= TASK PROMPT =
Return every line in the entries below where the word "none" shows up.

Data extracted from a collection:
== Segment start ==

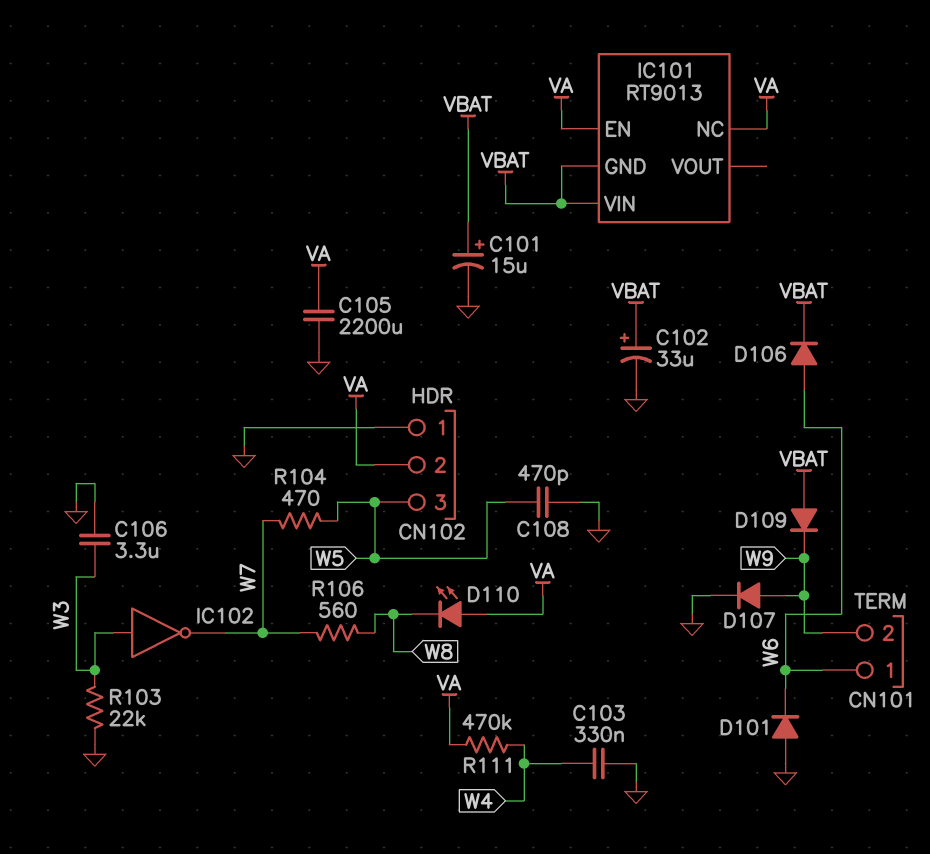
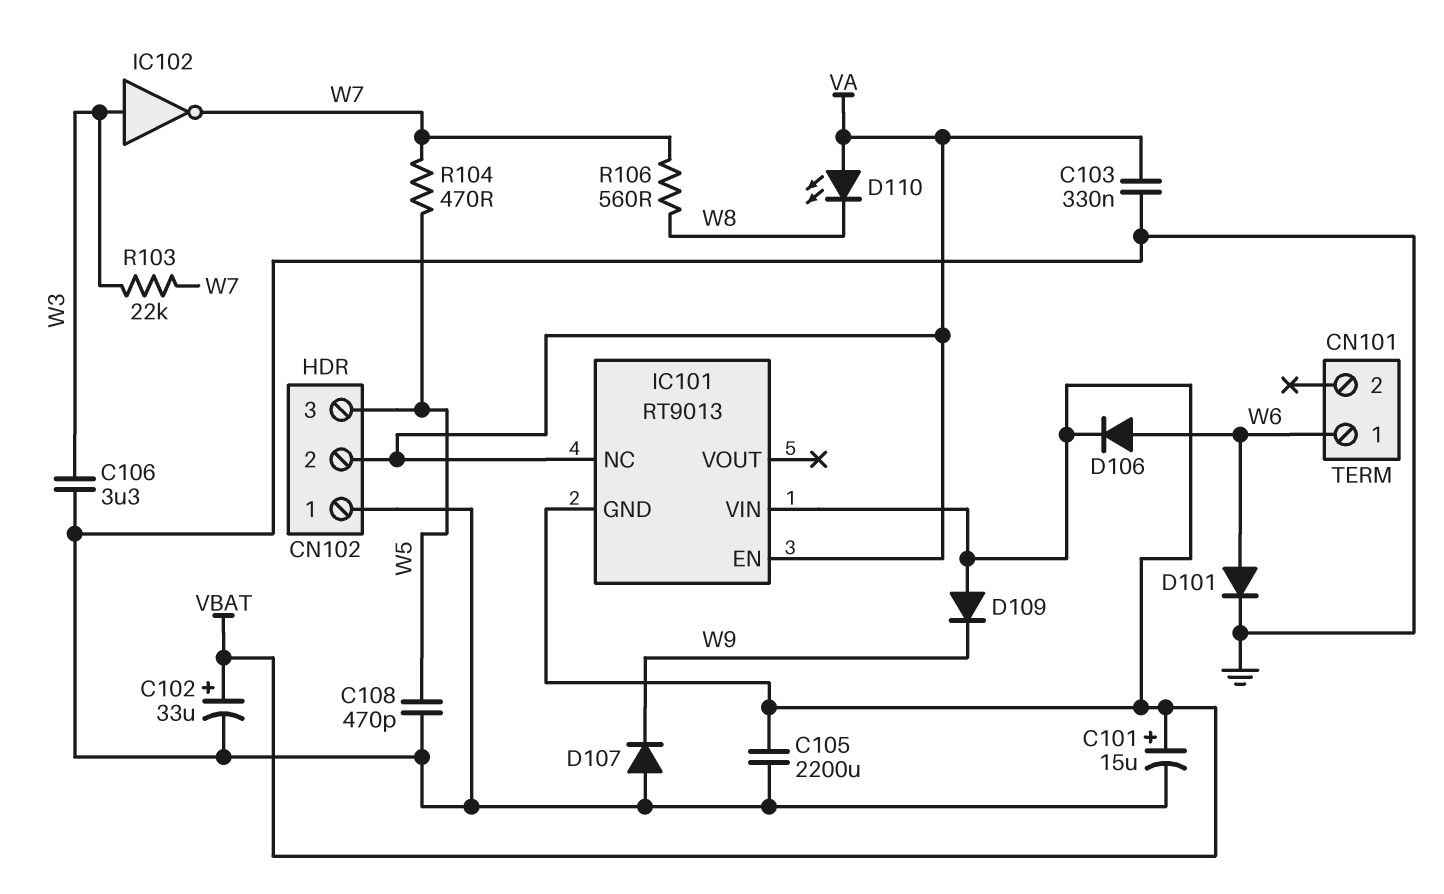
C103: 330nF (GND, W4) -> 330nF (GND, VA)
C105: 2200uF (GND, VA) -> 2200uF (GND, VBAT)
CN101 pin 2: W9 -> none
D101: diode (A GND, K W6) -> diode (A W6, K GND)
D107: diode (A W9, K GND) -> diode (A GND, K W9)
R103: 22k (GND, W3) -> 22k (W3, W7)
R111: 470k (VA, W4) -> none

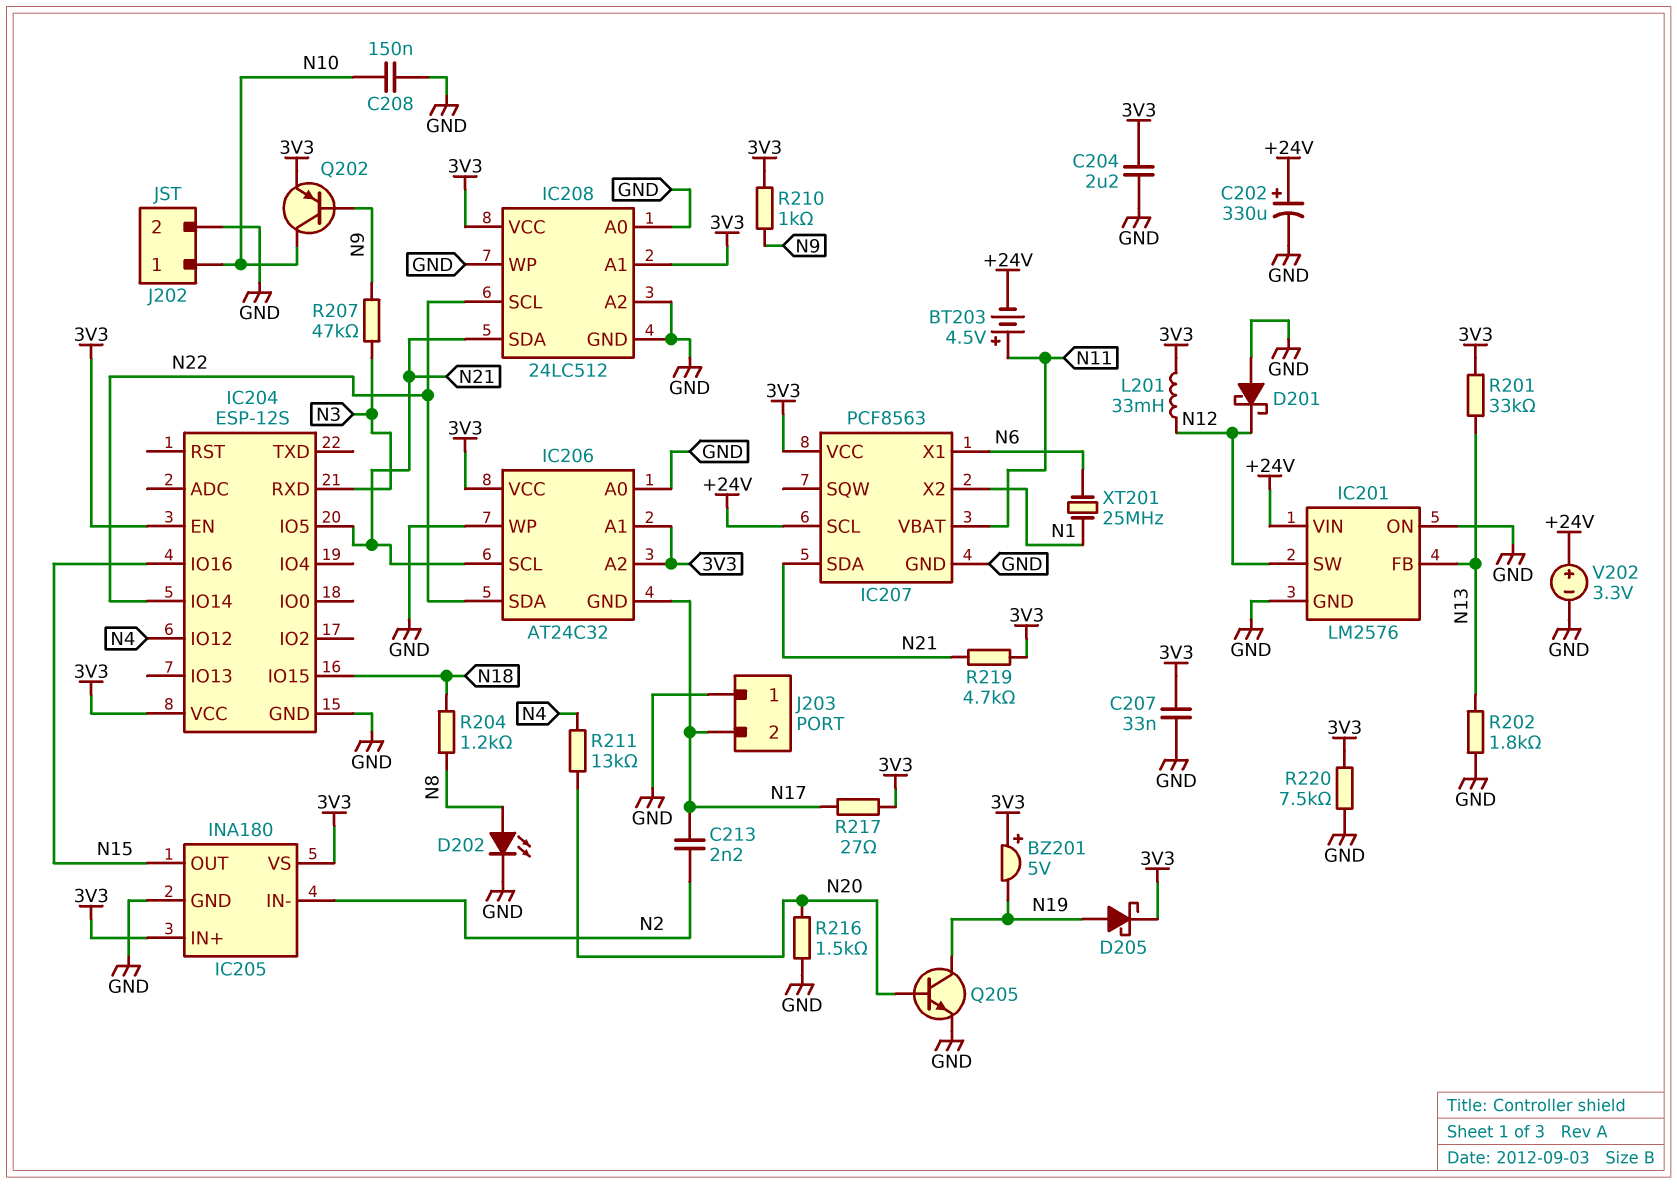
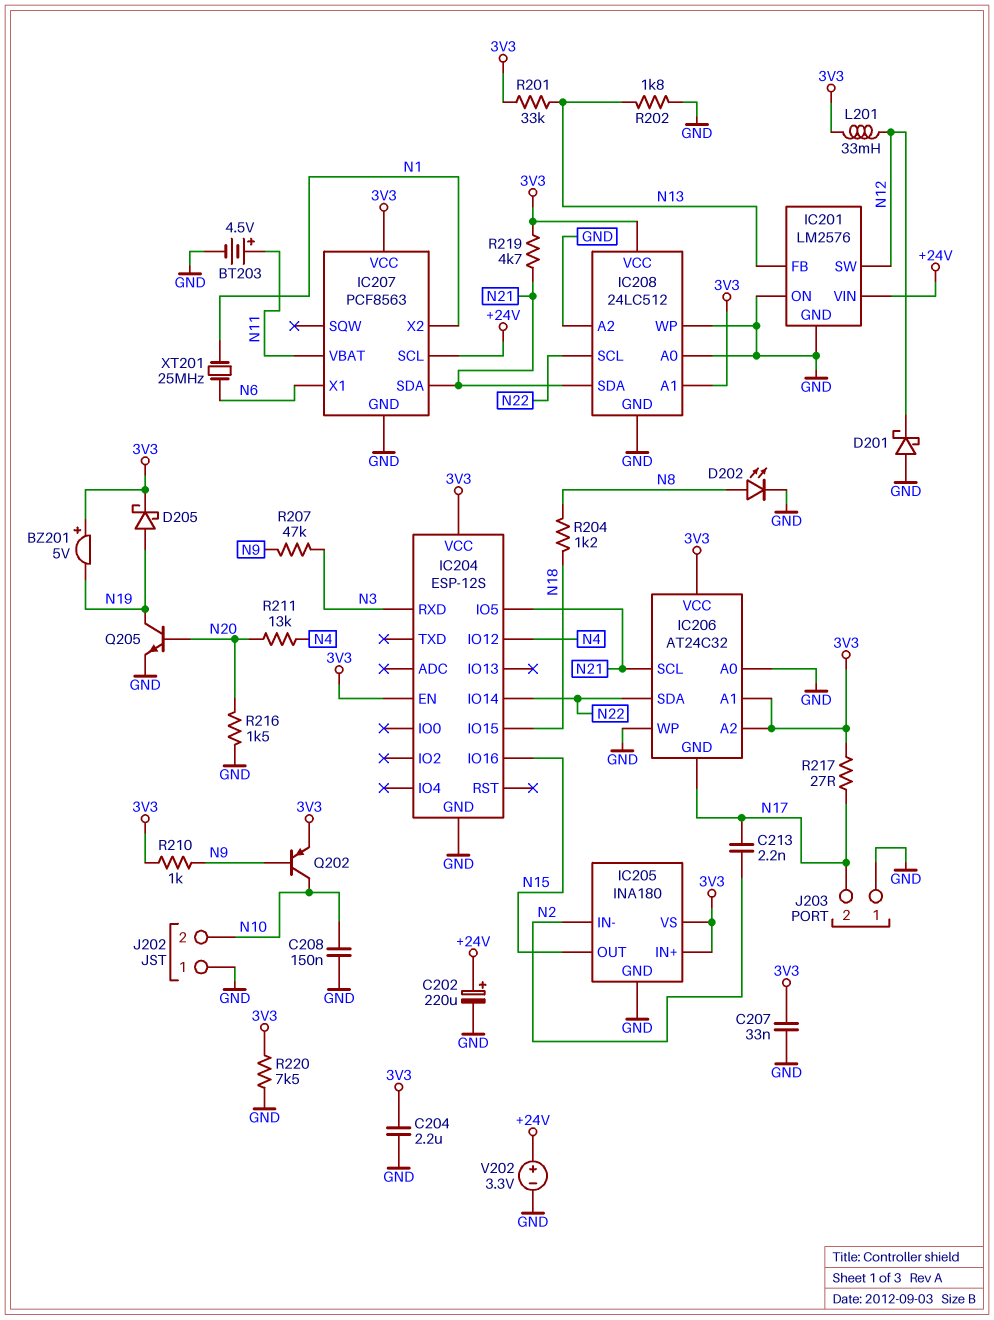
BT203: 4.5V (plus N11, minus +24V) -> 4.5V (plus N11, minus GND)
C202: 330uF (plus +24V, minus GND) -> 220uF (plus +24V, minus GND)
J202 pin 1: N10 -> GND
J202 pin 2: GND -> N10

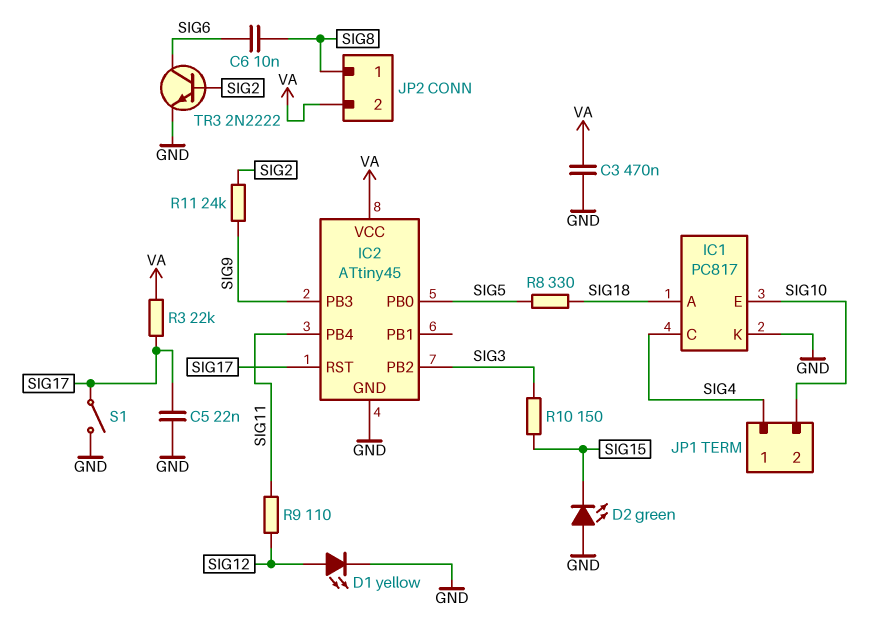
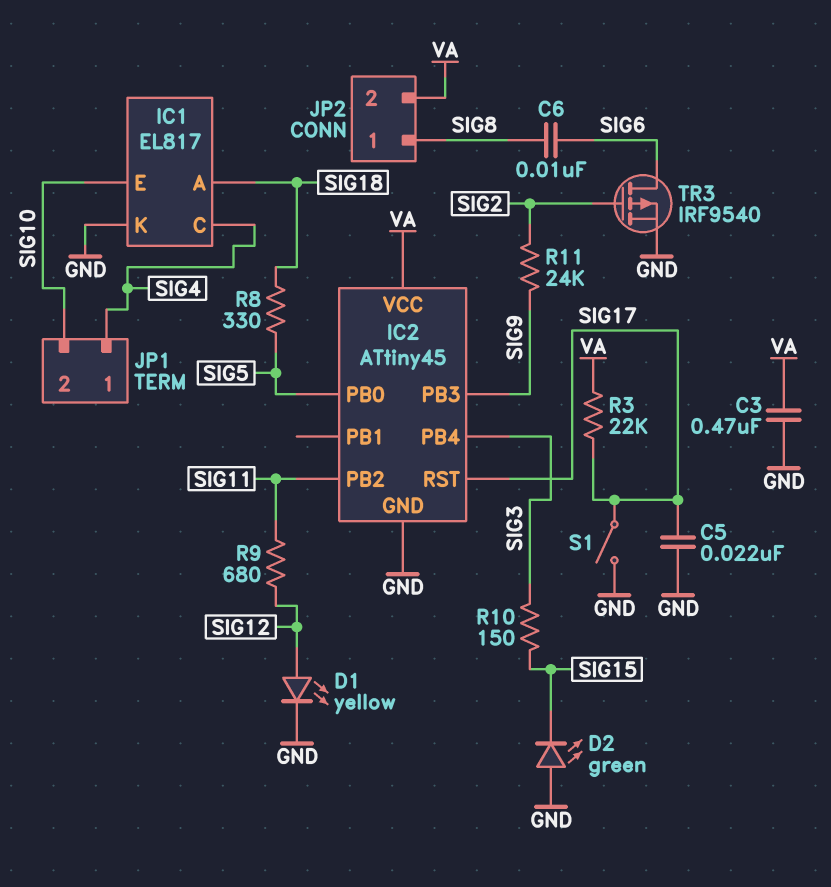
IC1: PC817 -> EL817
IC2 pin PB2: SIG3 -> SIG11
IC2 pin PB4: SIG11 -> SIG3
R9: 110 (SIG11, SIG12) -> 680 (SIG11, SIG12)
TR3: NPN 2N2222 (B SIG2, C SIG6, E GND) -> PMOS IRF9540 (G SIG2, D SIG6, S GND)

== Segment end ==

= RESPONSE BOX =
CN101 pin 2: W9 -> none
R111: 470k (VA, W4) -> none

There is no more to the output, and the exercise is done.